WHAT TO WORK ON: Would you print the records below word for word, without the pictures?

RECORDS FOR THIS EXERCISE:
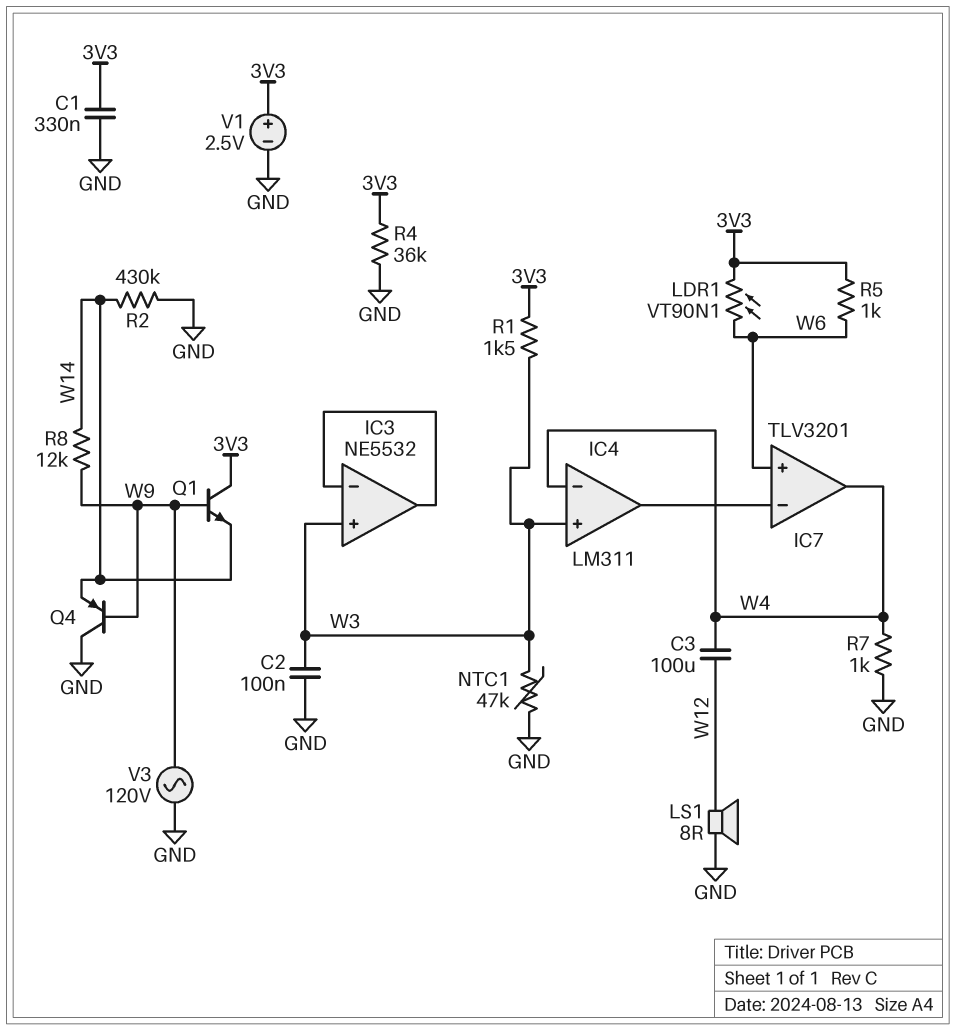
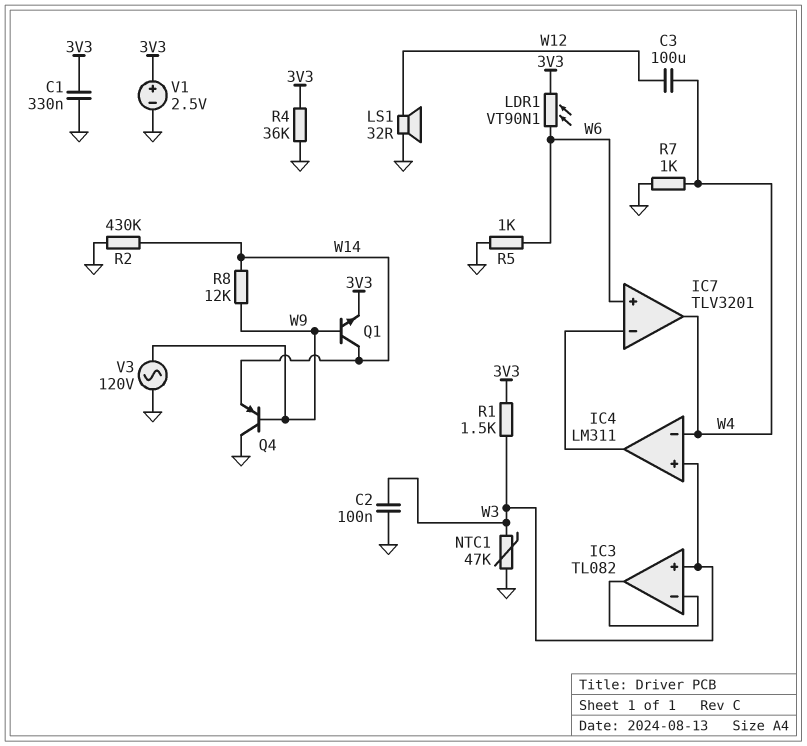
IC3: NE5532 -> TL082
LS1: speaker 8R (GND, W12) -> speaker 32R (GND, W12)
Q1: NPN (B W9, C 3V3, E W14) -> NPN (B W9, C W14, E 3V3)
R5: 1k (3V3, W6) -> 1k (GND, W6)

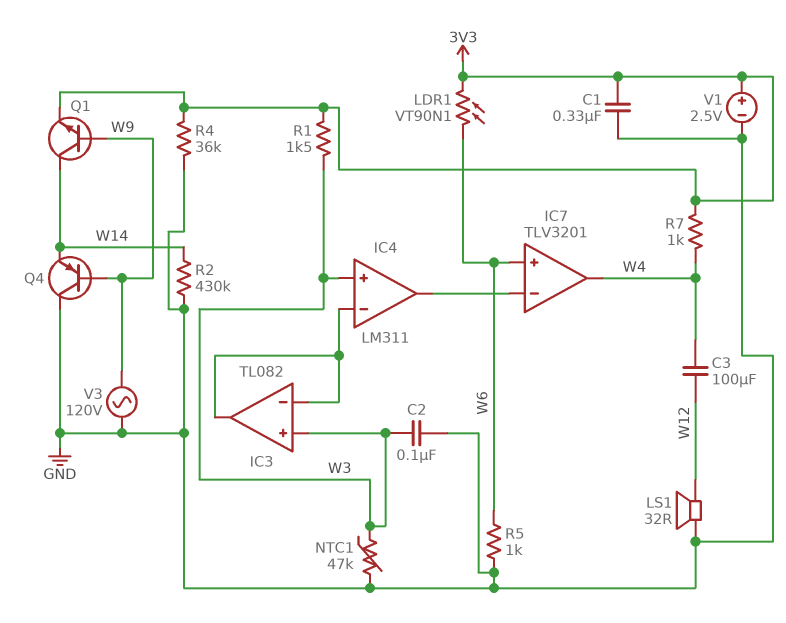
IC4 pin in-: W4 -> IC3/in-
R7: 1k (GND, W4) -> 1k (3V3, W4)
R8: 12k (W9, W14) -> none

REPLY TO THE EXERCISE:
IC3: NE5532 -> TL082
LS1: speaker 8R (GND, W12) -> speaker 32R (GND, W12)
Q1: NPN (B W9, C 3V3, E W14) -> NPN (B W9, C W14, E 3V3)
R5: 1k (3V3, W6) -> 1k (GND, W6)

IC4 pin in-: W4 -> IC3/in-
R7: 1k (GND, W4) -> 1k (3V3, W4)
R8: 12k (W9, W14) -> none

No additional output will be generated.